Your answer must be every record below, written out exactly as it appears.

Scene change data
..............................

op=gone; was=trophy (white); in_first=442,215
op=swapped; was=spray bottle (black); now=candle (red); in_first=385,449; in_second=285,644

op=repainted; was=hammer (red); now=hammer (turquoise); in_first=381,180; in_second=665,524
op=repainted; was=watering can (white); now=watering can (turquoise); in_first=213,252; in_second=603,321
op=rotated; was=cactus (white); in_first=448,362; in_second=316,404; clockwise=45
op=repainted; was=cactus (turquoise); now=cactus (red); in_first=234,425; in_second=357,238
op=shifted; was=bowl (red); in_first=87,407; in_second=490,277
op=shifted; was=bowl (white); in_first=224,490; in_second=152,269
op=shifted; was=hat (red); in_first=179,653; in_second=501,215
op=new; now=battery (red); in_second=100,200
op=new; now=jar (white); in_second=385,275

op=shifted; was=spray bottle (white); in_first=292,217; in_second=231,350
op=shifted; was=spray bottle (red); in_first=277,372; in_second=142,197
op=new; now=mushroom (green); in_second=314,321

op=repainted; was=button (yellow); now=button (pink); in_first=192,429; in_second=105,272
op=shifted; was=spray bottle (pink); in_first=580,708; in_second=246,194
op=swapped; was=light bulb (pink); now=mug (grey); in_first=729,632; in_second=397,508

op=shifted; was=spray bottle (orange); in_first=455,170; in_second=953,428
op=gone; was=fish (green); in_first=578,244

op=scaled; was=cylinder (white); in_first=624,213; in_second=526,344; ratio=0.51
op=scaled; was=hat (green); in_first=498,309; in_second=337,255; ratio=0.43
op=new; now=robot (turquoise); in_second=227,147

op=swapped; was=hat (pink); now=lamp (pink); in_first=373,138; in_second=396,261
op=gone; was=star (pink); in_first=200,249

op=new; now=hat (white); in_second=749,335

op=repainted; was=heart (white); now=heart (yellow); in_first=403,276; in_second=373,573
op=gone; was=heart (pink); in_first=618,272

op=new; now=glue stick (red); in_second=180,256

..............................

* _EXERCISE OUTPUT_
op=gone; was=trophy (white); in_first=442,215
op=swapped; was=spray bottle (black); now=candle (red); in_first=385,449; in_second=285,644

op=repainted; was=hammer (red); now=hammer (turquoise); in_first=381,180; in_second=665,524
op=repainted; was=watering can (white); now=watering can (turquoise); in_first=213,252; in_second=603,321
op=rotated; was=cactus (white); in_first=448,362; in_second=316,404; clockwise=45
op=repainted; was=cactus (turquoise); now=cactus (red); in_first=234,425; in_second=357,238
op=shifted; was=bowl (red); in_first=87,407; in_second=490,277
op=shifted; was=bowl (white); in_first=224,490; in_second=152,269
op=shifted; was=hat (red); in_first=179,653; in_second=501,215
op=new; now=battery (red); in_second=100,200
op=new; now=jar (white); in_second=385,275

op=shifted; was=spray bottle (white); in_first=292,217; in_second=231,350
op=shifted; was=spray bottle (red); in_first=277,372; in_second=142,197
op=new; now=mushroom (green); in_second=314,321

op=repainted; was=button (yellow); now=button (pink); in_first=192,429; in_second=105,272
op=shifted; was=spray bottle (pink); in_first=580,708; in_second=246,194
op=swapped; was=light bulb (pink); now=mug (grey); in_first=729,632; in_second=397,508

op=shifted; was=spray bottle (orange); in_first=455,170; in_second=953,428
op=gone; was=fish (green); in_first=578,244

op=scaled; was=cylinder (white); in_first=624,213; in_second=526,344; ratio=0.51
op=scaled; was=hat (green); in_first=498,309; in_second=337,255; ratio=0.43
op=new; now=robot (turquoise); in_second=227,147

op=swapped; was=hat (pink); now=lamp (pink); in_first=373,138; in_second=396,261
op=gone; was=star (pink); in_first=200,249

op=new; now=hat (white); in_second=749,335

op=repainted; was=heart (white); now=heart (yellow); in_first=403,276; in_second=373,573
op=gone; was=heart (pink); in_first=618,272

op=new; now=glue stick (red); in_second=180,256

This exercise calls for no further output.